*** Dataset
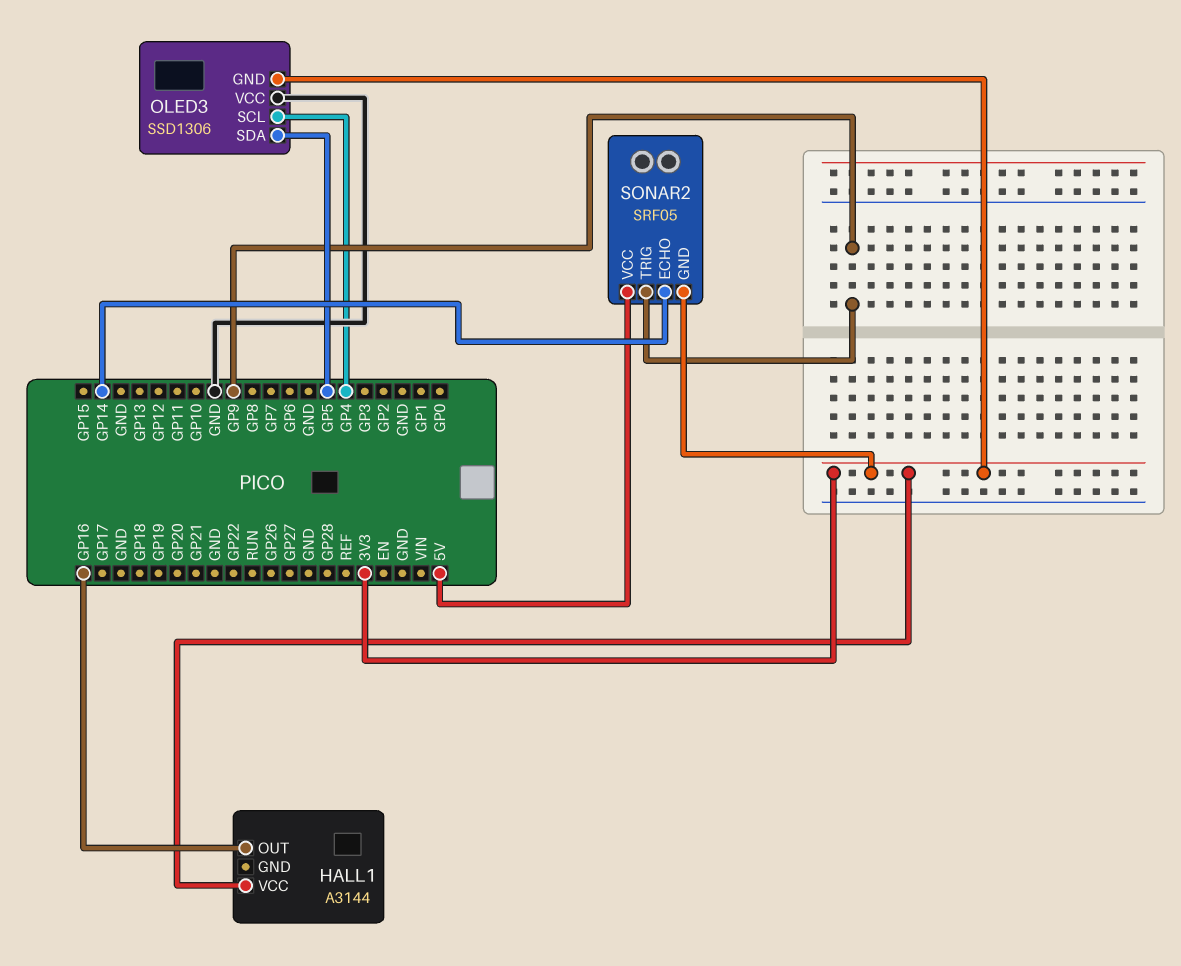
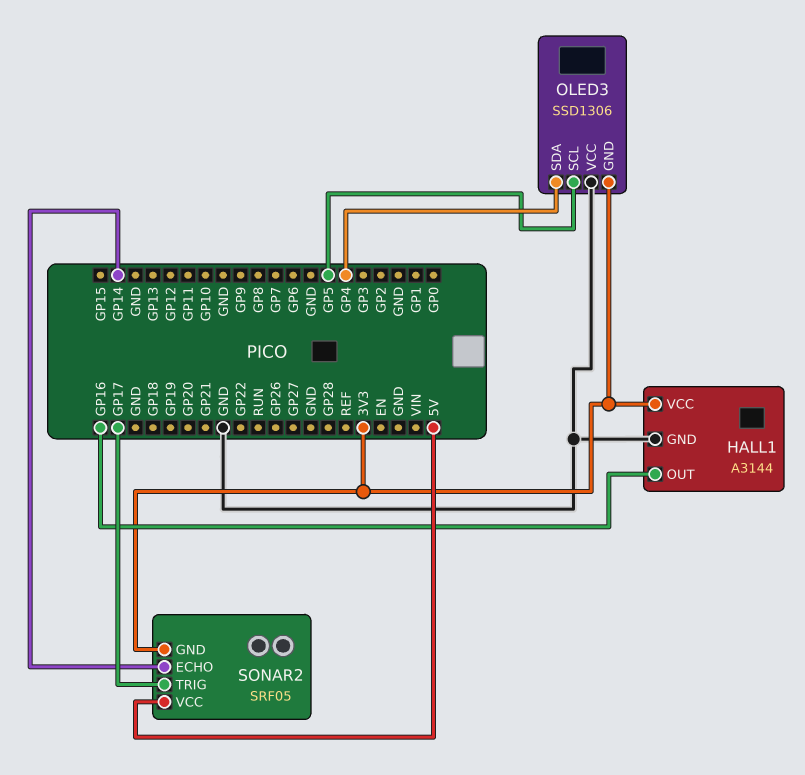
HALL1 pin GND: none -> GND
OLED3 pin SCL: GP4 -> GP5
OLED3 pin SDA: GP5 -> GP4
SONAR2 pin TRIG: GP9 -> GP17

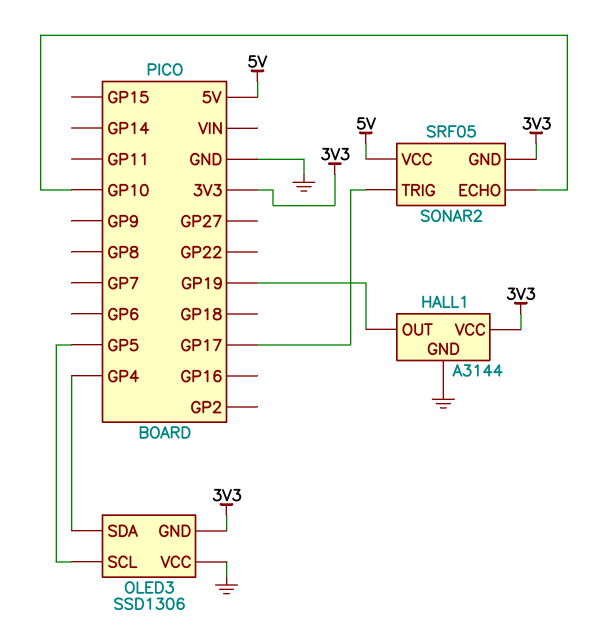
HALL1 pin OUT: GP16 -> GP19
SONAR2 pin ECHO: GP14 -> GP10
******
Task directions.
After removing each picture, print the entries above exactly as they were.

Final answer.
HALL1 pin GND: none -> GND
OLED3 pin SCL: GP4 -> GP5
OLED3 pin SDA: GP5 -> GP4
SONAR2 pin TRIG: GP9 -> GP17

HALL1 pin OUT: GP16 -> GP19
SONAR2 pin ECHO: GP14 -> GP10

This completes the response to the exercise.